» **YOUR GOAL**
Reproduce each of the lines word for word.

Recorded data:
┌──

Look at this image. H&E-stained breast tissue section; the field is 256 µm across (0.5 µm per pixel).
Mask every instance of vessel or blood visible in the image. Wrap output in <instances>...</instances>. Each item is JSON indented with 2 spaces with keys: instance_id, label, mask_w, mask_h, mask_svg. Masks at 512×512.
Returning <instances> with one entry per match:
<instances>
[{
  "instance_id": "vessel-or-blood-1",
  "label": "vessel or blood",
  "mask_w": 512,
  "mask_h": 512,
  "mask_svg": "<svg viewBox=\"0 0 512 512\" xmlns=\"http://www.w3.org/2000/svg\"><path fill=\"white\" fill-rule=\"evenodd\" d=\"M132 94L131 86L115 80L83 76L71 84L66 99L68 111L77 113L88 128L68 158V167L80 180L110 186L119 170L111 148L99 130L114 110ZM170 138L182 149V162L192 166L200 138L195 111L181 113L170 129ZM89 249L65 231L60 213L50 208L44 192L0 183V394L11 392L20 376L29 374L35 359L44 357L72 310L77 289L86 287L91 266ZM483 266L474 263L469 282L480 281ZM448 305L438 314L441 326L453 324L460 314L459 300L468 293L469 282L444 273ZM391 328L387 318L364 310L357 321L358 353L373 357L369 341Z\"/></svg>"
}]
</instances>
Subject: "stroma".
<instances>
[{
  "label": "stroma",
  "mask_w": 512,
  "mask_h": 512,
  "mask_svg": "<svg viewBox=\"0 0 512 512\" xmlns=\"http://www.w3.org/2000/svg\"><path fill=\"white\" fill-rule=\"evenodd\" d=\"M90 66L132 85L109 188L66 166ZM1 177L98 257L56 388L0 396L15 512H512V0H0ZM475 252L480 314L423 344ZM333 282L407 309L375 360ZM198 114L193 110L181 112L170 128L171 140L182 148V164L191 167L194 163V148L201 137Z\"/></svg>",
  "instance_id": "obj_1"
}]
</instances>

└──

» **RESULT OF THIS EXERCISE**
Look at this image. H&E-stained breast tissue section; the field is 256 µm across (0.5 µm per pixel).
Mask every instance of vessel or blood visible in the image. Wrap output in <instances>...</instances>. Each item is JSON indented with 2 spaces with keys: instance_id, label, mask_w, mask_h, mask_svg. Masks at 512×512.
Returning <instances> with one entry per match:
<instances>
[{
  "instance_id": "vessel-or-blood-1",
  "label": "vessel or blood",
  "mask_w": 512,
  "mask_h": 512,
  "mask_svg": "<svg viewBox=\"0 0 512 512\" xmlns=\"http://www.w3.org/2000/svg\"><path fill=\"white\" fill-rule=\"evenodd\" d=\"M132 94L131 86L115 80L83 76L71 84L66 99L68 111L77 113L88 128L68 158V167L80 180L110 186L119 170L111 148L99 130L114 110ZM170 138L182 149V162L192 166L200 138L195 111L181 113L170 129ZM89 249L65 231L60 213L50 208L44 192L0 183V394L11 392L20 376L29 374L35 359L44 357L72 310L77 289L86 287L91 266ZM483 266L474 263L469 282L480 281ZM448 305L438 314L441 326L453 324L460 314L459 300L468 293L469 282L444 273ZM391 328L387 318L364 310L357 321L358 353L373 357L369 341Z\"/></svg>"
}]
</instances>
Subject: "stroma".
<instances>
[{
  "label": "stroma",
  "mask_w": 512,
  "mask_h": 512,
  "mask_svg": "<svg viewBox=\"0 0 512 512\" xmlns=\"http://www.w3.org/2000/svg\"><path fill=\"white\" fill-rule=\"evenodd\" d=\"M90 66L132 85L109 188L66 166ZM1 177L98 257L56 388L0 396L15 512H512V0H0ZM475 252L480 314L423 344ZM333 282L407 309L375 360ZM198 114L193 110L181 112L170 128L171 140L182 148V164L191 167L194 163V148L201 137Z\"/></svg>",
  "instance_id": "obj_1"
}]
</instances>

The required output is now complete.